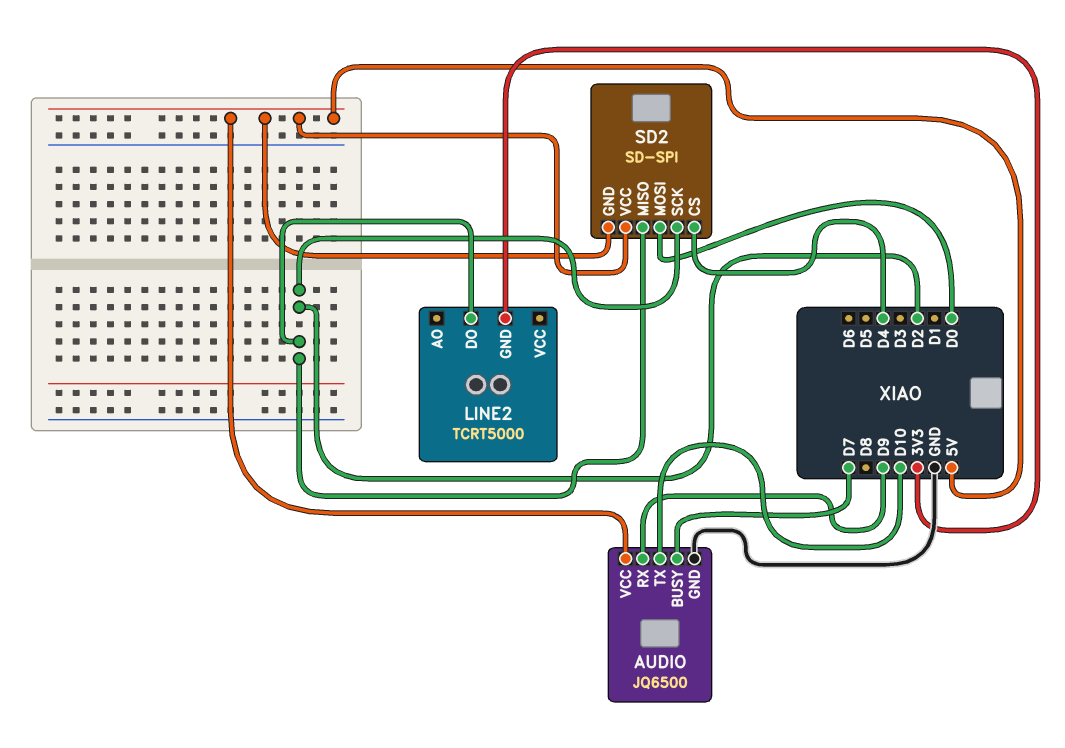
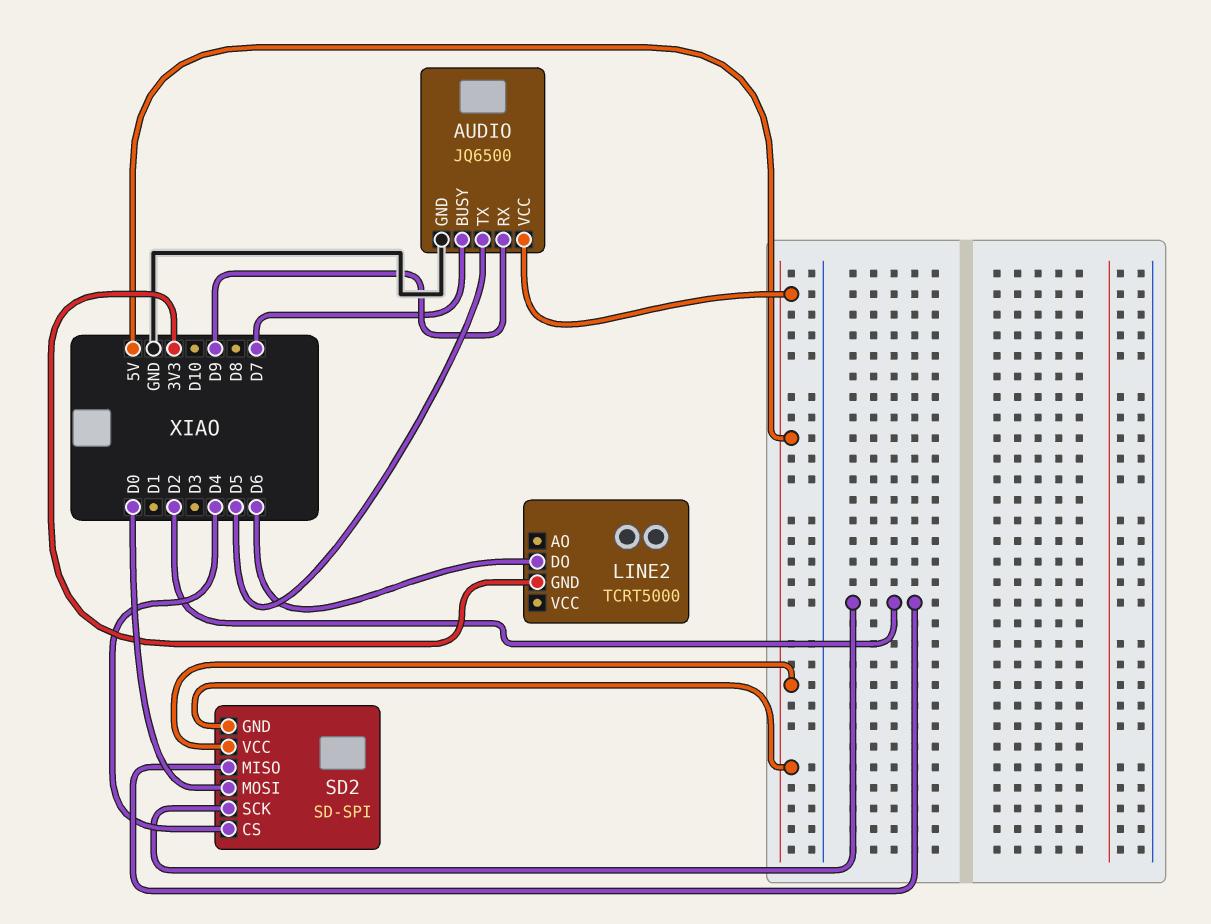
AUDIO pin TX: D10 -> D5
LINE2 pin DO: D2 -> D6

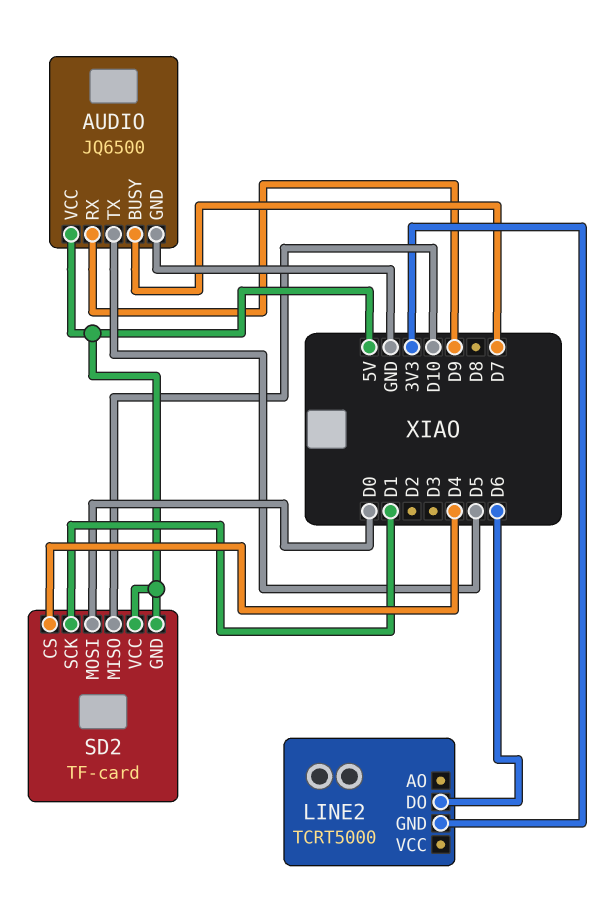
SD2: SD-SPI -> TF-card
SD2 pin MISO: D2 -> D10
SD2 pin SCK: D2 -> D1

---------------

§ **WORK TO COMPLETE**
For the records above, give every line again exactly and skip the pictures.

§ **ANSWER TO THE PROBLEM**
AUDIO pin TX: D10 -> D5
LINE2 pin DO: D2 -> D6

SD2: SD-SPI -> TF-card
SD2 pin MISO: D2 -> D10
SD2 pin SCK: D2 -> D1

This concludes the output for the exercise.